* [How to complete this task]
Among the records below, count the lines where "blue" occurs, and report that total alone.
>>>>>
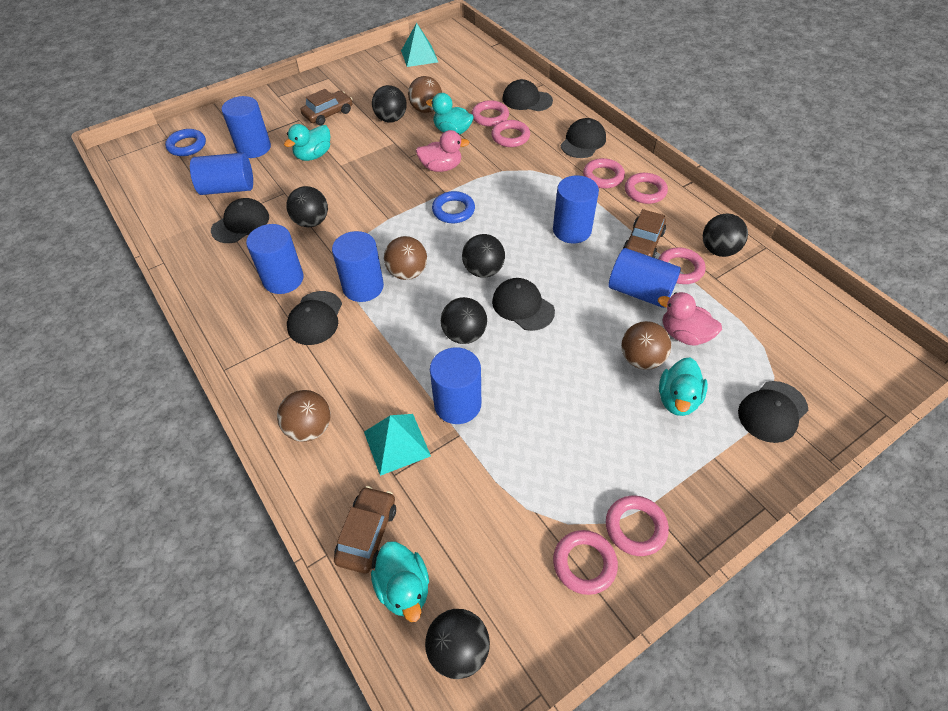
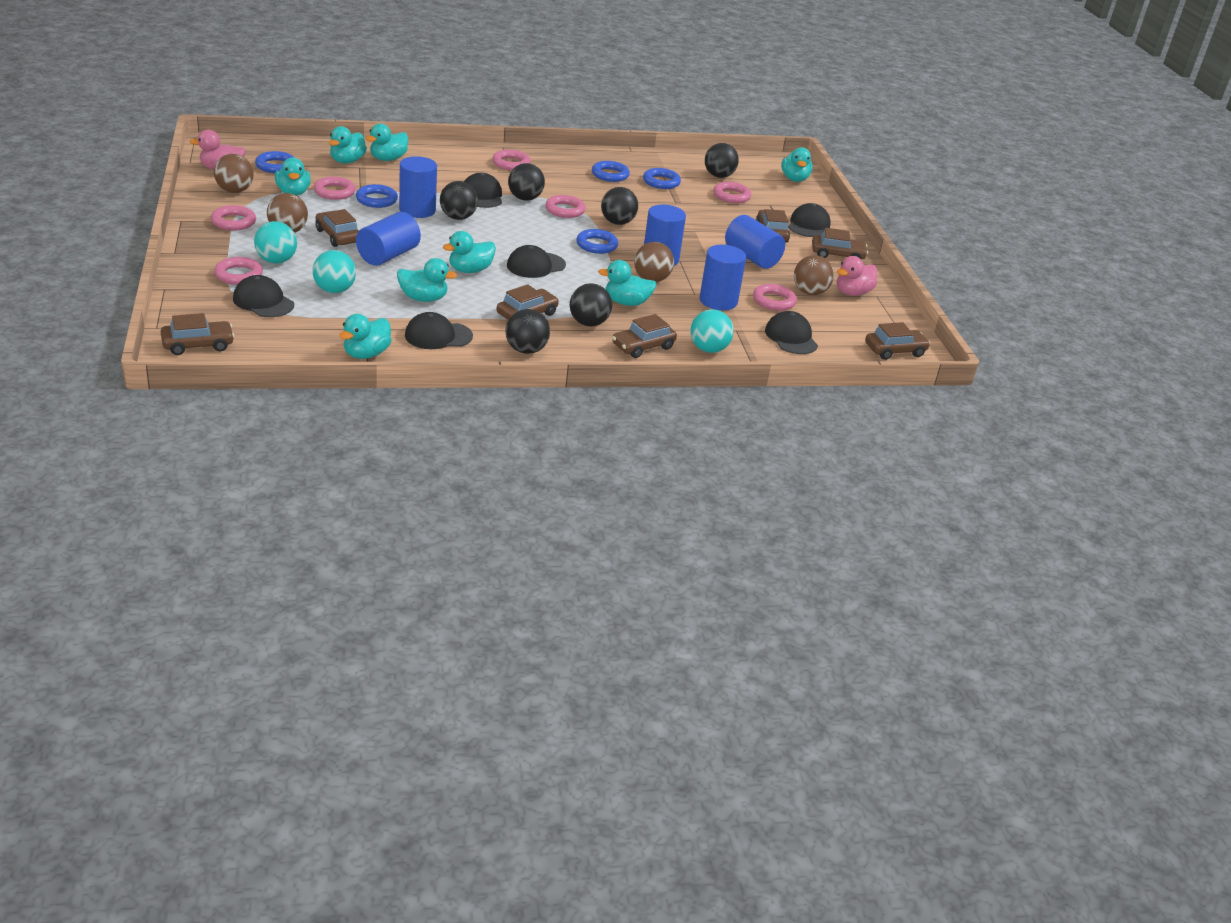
blue cylinder: [190,153,253,195] [222,96,271,158] [246,224,304,294] [332,231,384,302] [430,347,481,424] [553,175,599,244] [608,248,681,308] = 7 -> [356,212,421,266] [399,156,437,218] [644,205,686,266] [699,245,746,310] [725,215,785,269] = 5
blue ring: [165,129,206,156] [432,191,475,223] = 2 -> [255,151,295,173] [356,184,398,208] [576,229,618,254] [592,161,630,182] [643,168,681,189] = 5
brown car: [301,89,353,125] [334,486,396,573] [623,209,666,258] = 3 -> [161,313,235,355] [315,209,359,247] [496,284,559,320] [612,314,677,358] [756,209,790,242] [812,228,868,259] [865,322,930,360] = 7
turquoise ball: none = 0 -> [254,221,297,263] [313,250,356,293] [690,309,734,353] = 3
turquoise duck: [284,124,330,161] [371,541,429,622] [426,93,474,135] [659,357,708,416] = 4 -> [275,157,311,196] [329,126,367,164] [339,314,392,359] [366,123,408,161] [397,258,457,302] [443,231,496,273] [598,260,657,306] [781,147,813,182] = 8
turquoise pyramid: [364,414,431,476] [401,23,438,67] = 2 -> none = 0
<<<<<
* [Exercise solution]
2